Object position data:
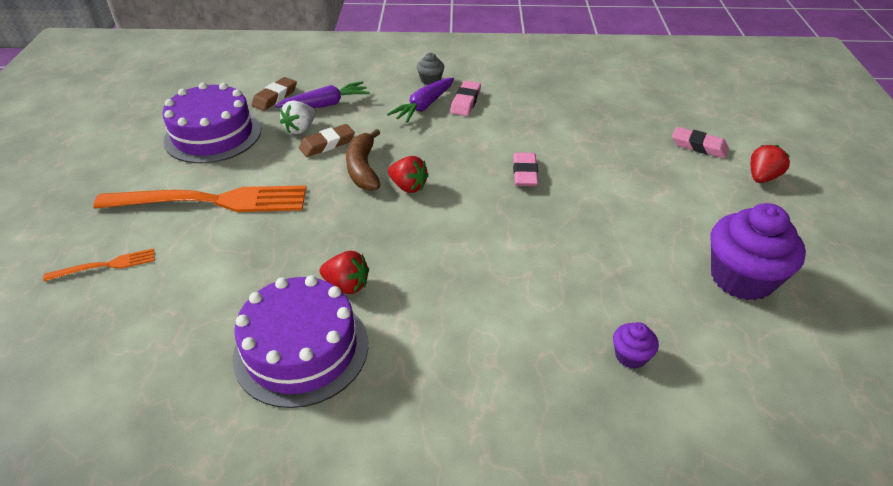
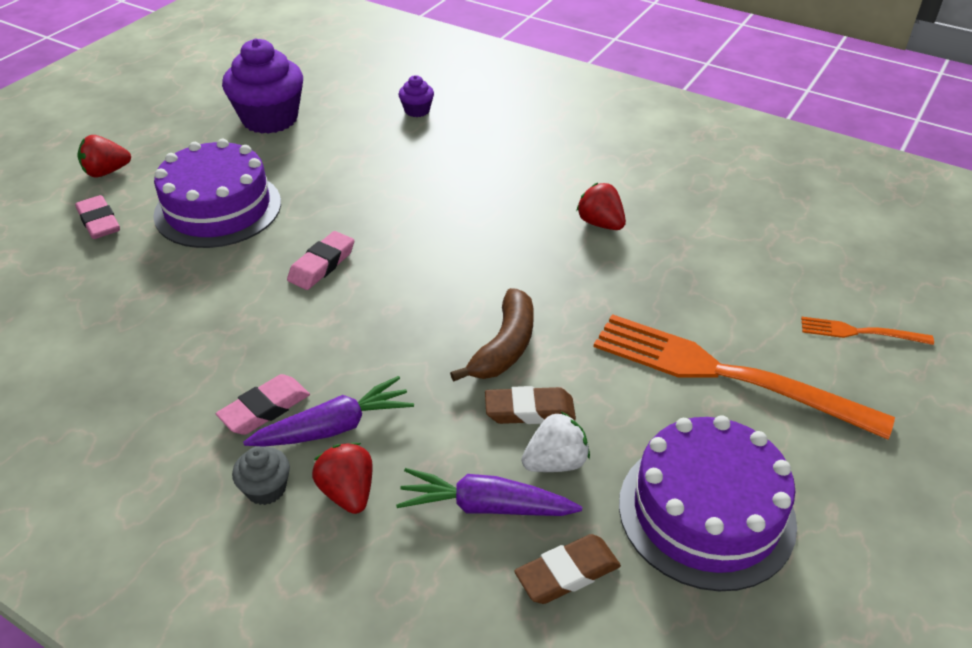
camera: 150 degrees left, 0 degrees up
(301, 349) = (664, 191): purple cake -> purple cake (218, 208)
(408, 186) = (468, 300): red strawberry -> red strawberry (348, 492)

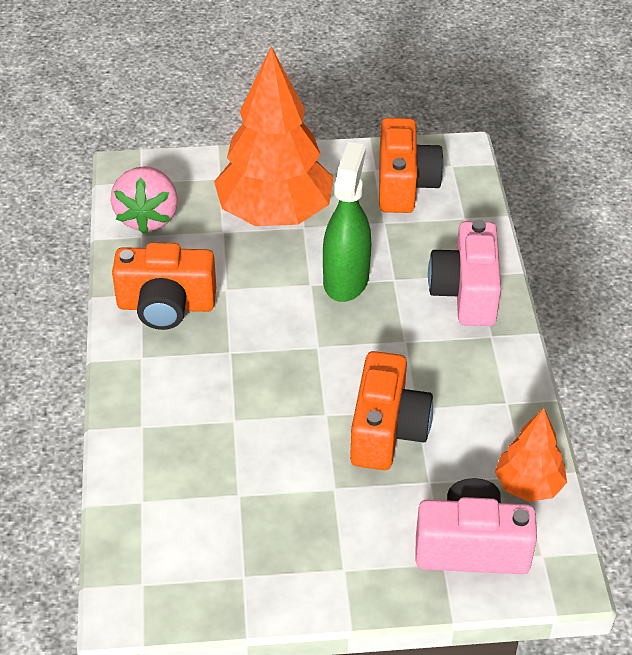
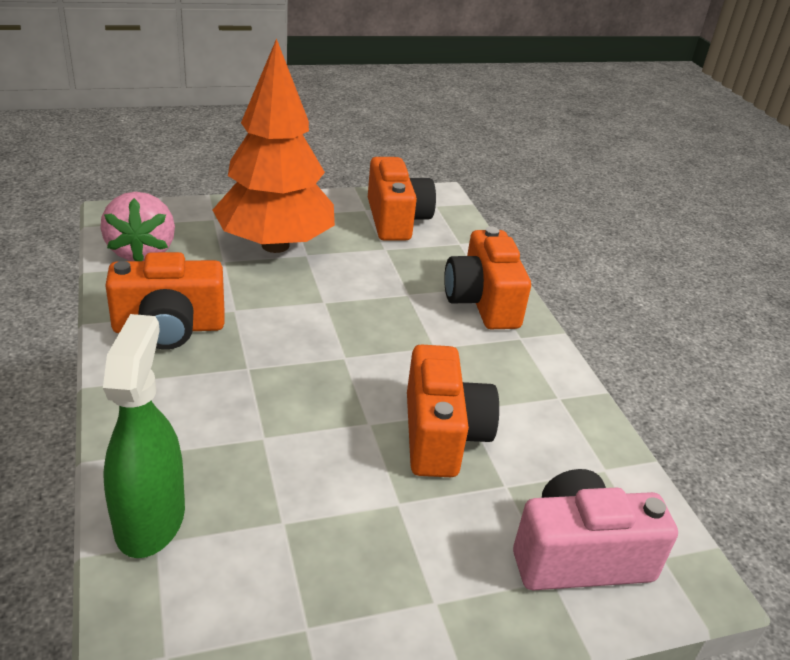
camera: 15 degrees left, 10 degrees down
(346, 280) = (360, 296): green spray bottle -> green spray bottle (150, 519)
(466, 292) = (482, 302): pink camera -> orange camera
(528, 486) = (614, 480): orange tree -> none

** YOUR OBJECTIVE **
Set down each record above exactly as it stands and leave out all pictures.

** RESPONSE BELOW **
camera: 150 degrees left, 0 degrees up
(301, 349) = (664, 191): purple cake -> purple cake (218, 208)
(408, 186) = (468, 300): red strawberry -> red strawberry (348, 492)

camera: 15 degrees left, 10 degrees down
(346, 280) = (360, 296): green spray bottle -> green spray bottle (150, 519)
(466, 292) = (482, 302): pink camera -> orange camera
(528, 486) = (614, 480): orange tree -> none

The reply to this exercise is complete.